(Coordinate-based object records)
[Start of Attachment]
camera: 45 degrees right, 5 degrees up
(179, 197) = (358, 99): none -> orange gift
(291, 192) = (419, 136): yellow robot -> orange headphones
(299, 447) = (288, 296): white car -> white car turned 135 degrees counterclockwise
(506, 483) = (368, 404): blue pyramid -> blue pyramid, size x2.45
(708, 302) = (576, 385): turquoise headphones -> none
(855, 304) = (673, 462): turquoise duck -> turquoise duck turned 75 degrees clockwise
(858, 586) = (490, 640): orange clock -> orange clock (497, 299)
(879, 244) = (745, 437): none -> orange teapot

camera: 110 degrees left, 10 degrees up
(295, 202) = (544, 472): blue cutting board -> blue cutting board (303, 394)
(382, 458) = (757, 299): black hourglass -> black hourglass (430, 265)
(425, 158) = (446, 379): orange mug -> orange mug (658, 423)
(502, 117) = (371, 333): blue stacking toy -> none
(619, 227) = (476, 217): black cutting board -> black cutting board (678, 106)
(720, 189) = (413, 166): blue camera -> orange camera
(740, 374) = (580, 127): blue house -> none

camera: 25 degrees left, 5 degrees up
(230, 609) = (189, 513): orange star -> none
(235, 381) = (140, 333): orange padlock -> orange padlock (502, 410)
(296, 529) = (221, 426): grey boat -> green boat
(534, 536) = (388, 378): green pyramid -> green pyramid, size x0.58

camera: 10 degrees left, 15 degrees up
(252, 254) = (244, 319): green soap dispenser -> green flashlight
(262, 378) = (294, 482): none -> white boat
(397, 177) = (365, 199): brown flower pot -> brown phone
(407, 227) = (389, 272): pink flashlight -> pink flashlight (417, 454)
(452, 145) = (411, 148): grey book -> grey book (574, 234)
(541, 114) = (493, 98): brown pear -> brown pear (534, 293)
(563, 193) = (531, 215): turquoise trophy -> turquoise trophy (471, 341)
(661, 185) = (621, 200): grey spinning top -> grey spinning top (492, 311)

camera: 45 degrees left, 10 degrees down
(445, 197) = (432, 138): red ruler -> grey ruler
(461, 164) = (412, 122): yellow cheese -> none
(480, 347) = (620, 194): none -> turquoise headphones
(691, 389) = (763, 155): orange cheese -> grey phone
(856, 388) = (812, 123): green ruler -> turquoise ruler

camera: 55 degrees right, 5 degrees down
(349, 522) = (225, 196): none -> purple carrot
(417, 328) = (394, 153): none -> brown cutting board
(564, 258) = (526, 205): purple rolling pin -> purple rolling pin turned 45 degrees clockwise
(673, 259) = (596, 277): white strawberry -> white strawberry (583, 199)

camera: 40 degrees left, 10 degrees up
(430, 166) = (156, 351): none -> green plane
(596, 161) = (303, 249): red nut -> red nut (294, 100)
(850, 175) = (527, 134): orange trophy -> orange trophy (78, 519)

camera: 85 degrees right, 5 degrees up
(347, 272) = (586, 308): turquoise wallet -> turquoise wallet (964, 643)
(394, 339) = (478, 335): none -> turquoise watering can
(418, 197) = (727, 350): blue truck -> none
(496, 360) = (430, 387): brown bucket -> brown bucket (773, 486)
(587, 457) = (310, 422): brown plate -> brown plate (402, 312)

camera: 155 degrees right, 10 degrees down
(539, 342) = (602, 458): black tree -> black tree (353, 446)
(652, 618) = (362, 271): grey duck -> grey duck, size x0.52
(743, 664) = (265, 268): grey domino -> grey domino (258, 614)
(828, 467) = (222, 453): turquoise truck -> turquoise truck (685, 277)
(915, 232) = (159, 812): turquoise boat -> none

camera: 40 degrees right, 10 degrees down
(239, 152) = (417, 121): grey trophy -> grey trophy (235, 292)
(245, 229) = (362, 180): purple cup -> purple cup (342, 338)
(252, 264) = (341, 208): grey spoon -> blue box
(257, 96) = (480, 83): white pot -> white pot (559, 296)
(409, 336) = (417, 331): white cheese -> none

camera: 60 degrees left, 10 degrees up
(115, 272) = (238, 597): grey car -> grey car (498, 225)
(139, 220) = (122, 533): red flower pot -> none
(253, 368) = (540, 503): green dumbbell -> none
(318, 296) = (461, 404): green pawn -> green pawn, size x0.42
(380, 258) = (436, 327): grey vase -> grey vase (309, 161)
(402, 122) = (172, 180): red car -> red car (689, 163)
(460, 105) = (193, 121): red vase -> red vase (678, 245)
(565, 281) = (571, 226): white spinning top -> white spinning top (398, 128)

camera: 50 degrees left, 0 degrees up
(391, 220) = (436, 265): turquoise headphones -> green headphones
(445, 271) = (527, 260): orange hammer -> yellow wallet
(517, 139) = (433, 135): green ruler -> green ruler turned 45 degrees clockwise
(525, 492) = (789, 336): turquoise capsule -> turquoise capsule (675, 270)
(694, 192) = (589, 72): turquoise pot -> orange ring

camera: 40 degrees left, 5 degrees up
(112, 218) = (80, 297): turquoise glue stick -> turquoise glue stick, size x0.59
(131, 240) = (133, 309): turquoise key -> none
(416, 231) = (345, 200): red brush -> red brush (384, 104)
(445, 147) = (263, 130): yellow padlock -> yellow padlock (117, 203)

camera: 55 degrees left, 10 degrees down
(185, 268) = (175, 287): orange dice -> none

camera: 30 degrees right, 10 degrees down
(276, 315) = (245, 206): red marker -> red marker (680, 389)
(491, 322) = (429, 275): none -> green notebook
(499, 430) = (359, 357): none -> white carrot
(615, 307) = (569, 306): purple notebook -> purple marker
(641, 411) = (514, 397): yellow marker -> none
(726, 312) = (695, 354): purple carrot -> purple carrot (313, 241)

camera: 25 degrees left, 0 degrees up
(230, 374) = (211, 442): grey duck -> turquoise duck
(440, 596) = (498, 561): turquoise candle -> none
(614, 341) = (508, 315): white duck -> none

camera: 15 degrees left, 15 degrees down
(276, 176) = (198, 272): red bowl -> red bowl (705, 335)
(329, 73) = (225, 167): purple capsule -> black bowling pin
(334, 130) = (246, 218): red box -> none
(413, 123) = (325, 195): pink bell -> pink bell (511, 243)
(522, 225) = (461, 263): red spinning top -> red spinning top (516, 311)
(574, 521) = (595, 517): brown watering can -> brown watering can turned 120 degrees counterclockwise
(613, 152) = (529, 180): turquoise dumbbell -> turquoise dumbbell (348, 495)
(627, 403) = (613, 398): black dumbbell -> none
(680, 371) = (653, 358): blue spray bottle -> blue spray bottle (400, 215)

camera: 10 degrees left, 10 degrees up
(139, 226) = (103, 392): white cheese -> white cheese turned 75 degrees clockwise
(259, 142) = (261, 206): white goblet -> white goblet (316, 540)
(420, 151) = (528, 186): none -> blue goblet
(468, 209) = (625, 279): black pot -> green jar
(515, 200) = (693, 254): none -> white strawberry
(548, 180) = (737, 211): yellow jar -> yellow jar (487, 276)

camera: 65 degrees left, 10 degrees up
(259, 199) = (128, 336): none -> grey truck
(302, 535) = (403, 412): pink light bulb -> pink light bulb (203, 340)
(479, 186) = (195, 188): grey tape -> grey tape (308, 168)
[End of Attachment]
Write out all the records above again, exactly as they stand.

Exercise response -
camera: 45 degrees right, 5 degrees up
(179, 197) = (358, 99): none -> orange gift
(291, 192) = (419, 136): yellow robot -> orange headphones
(299, 447) = (288, 296): white car -> white car turned 135 degrees counterclockwise
(506, 483) = (368, 404): blue pyramid -> blue pyramid, size x2.45
(708, 302) = (576, 385): turquoise headphones -> none
(855, 304) = (673, 462): turquoise duck -> turquoise duck turned 75 degrees clockwise
(858, 586) = (490, 640): orange clock -> orange clock (497, 299)
(879, 244) = (745, 437): none -> orange teapot

camera: 110 degrees left, 10 degrees up
(295, 202) = (544, 472): blue cutting board -> blue cutting board (303, 394)
(382, 458) = (757, 299): black hourglass -> black hourglass (430, 265)
(425, 158) = (446, 379): orange mug -> orange mug (658, 423)
(502, 117) = (371, 333): blue stacking toy -> none
(619, 227) = (476, 217): black cutting board -> black cutting board (678, 106)
(720, 189) = (413, 166): blue camera -> orange camera
(740, 374) = (580, 127): blue house -> none

camera: 25 degrees left, 5 degrees up
(230, 609) = (189, 513): orange star -> none
(235, 381) = (140, 333): orange padlock -> orange padlock (502, 410)
(296, 529) = (221, 426): grey boat -> green boat
(534, 536) = (388, 378): green pyramid -> green pyramid, size x0.58

camera: 10 degrees left, 15 degrees up
(252, 254) = (244, 319): green soap dispenser -> green flashlight
(262, 378) = (294, 482): none -> white boat
(397, 177) = (365, 199): brown flower pot -> brown phone
(407, 227) = (389, 272): pink flashlight -> pink flashlight (417, 454)
(452, 145) = (411, 148): grey book -> grey book (574, 234)
(541, 114) = (493, 98): brown pear -> brown pear (534, 293)
(563, 193) = (531, 215): turquoise trophy -> turquoise trophy (471, 341)
(661, 185) = (621, 200): grey spinning top -> grey spinning top (492, 311)

camera: 45 degrees left, 10 degrees down
(445, 197) = (432, 138): red ruler -> grey ruler
(461, 164) = (412, 122): yellow cheese -> none
(480, 347) = (620, 194): none -> turquoise headphones
(691, 389) = (763, 155): orange cheese -> grey phone
(856, 388) = (812, 123): green ruler -> turquoise ruler

camera: 55 degrees right, 5 degrees down
(349, 522) = (225, 196): none -> purple carrot
(417, 328) = (394, 153): none -> brown cutting board
(564, 258) = (526, 205): purple rolling pin -> purple rolling pin turned 45 degrees clockwise
(673, 259) = (596, 277): white strawberry -> white strawberry (583, 199)

camera: 40 degrees left, 10 degrees up
(430, 166) = (156, 351): none -> green plane
(596, 161) = (303, 249): red nut -> red nut (294, 100)
(850, 175) = (527, 134): orange trophy -> orange trophy (78, 519)

camera: 85 degrees right, 5 degrees up
(347, 272) = (586, 308): turquoise wallet -> turquoise wallet (964, 643)
(394, 339) = (478, 335): none -> turquoise watering can
(418, 197) = (727, 350): blue truck -> none
(496, 360) = (430, 387): brown bucket -> brown bucket (773, 486)
(587, 457) = (310, 422): brown plate -> brown plate (402, 312)

camera: 155 degrees right, 10 degrees down
(539, 342) = (602, 458): black tree -> black tree (353, 446)
(652, 618) = (362, 271): grey duck -> grey duck, size x0.52
(743, 664) = (265, 268): grey domino -> grey domino (258, 614)
(828, 467) = (222, 453): turquoise truck -> turquoise truck (685, 277)
(915, 232) = (159, 812): turquoise boat -> none

camera: 40 degrees right, 10 degrees down
(239, 152) = (417, 121): grey trophy -> grey trophy (235, 292)
(245, 229) = (362, 180): purple cup -> purple cup (342, 338)
(252, 264) = (341, 208): grey spoon -> blue box
(257, 96) = (480, 83): white pot -> white pot (559, 296)
(409, 336) = (417, 331): white cheese -> none

camera: 60 degrees left, 10 degrees up
(115, 272) = (238, 597): grey car -> grey car (498, 225)
(139, 220) = (122, 533): red flower pot -> none
(253, 368) = (540, 503): green dumbbell -> none
(318, 296) = (461, 404): green pawn -> green pawn, size x0.42
(380, 258) = (436, 327): grey vase -> grey vase (309, 161)
(402, 122) = (172, 180): red car -> red car (689, 163)
(460, 105) = (193, 121): red vase -> red vase (678, 245)
(565, 281) = (571, 226): white spinning top -> white spinning top (398, 128)

camera: 50 degrees left, 0 degrees up
(391, 220) = (436, 265): turquoise headphones -> green headphones
(445, 271) = (527, 260): orange hammer -> yellow wallet
(517, 139) = (433, 135): green ruler -> green ruler turned 45 degrees clockwise
(525, 492) = (789, 336): turquoise capsule -> turquoise capsule (675, 270)
(694, 192) = (589, 72): turquoise pot -> orange ring

camera: 40 degrees left, 5 degrees up
(112, 218) = (80, 297): turquoise glue stick -> turquoise glue stick, size x0.59
(131, 240) = (133, 309): turquoise key -> none
(416, 231) = (345, 200): red brush -> red brush (384, 104)
(445, 147) = (263, 130): yellow padlock -> yellow padlock (117, 203)

camera: 55 degrees left, 10 degrees down
(185, 268) = (175, 287): orange dice -> none

camera: 30 degrees right, 10 degrees down
(276, 315) = (245, 206): red marker -> red marker (680, 389)
(491, 322) = (429, 275): none -> green notebook
(499, 430) = (359, 357): none -> white carrot
(615, 307) = (569, 306): purple notebook -> purple marker
(641, 411) = (514, 397): yellow marker -> none
(726, 312) = (695, 354): purple carrot -> purple carrot (313, 241)

camera: 25 degrees left, 0 degrees up
(230, 374) = (211, 442): grey duck -> turquoise duck
(440, 596) = (498, 561): turquoise candle -> none
(614, 341) = (508, 315): white duck -> none

camera: 15 degrees left, 15 degrees down
(276, 176) = (198, 272): red bowl -> red bowl (705, 335)
(329, 73) = (225, 167): purple capsule -> black bowling pin
(334, 130) = (246, 218): red box -> none
(413, 123) = (325, 195): pink bell -> pink bell (511, 243)
(522, 225) = (461, 263): red spinning top -> red spinning top (516, 311)
(574, 521) = (595, 517): brown watering can -> brown watering can turned 120 degrees counterclockwise
(613, 152) = (529, 180): turquoise dumbbell -> turquoise dumbbell (348, 495)
(627, 403) = (613, 398): black dumbbell -> none
(680, 371) = (653, 358): blue spray bottle -> blue spray bottle (400, 215)

camera: 10 degrees left, 10 degrees up
(139, 226) = (103, 392): white cheese -> white cheese turned 75 degrees clockwise
(259, 142) = (261, 206): white goblet -> white goblet (316, 540)
(420, 151) = (528, 186): none -> blue goblet
(468, 209) = (625, 279): black pot -> green jar
(515, 200) = (693, 254): none -> white strawberry
(548, 180) = (737, 211): yellow jar -> yellow jar (487, 276)

camera: 65 degrees left, 10 degrees up
(259, 199) = (128, 336): none -> grey truck
(302, 535) = (403, 412): pink light bulb -> pink light bulb (203, 340)
(479, 186) = (195, 188): grey tape -> grey tape (308, 168)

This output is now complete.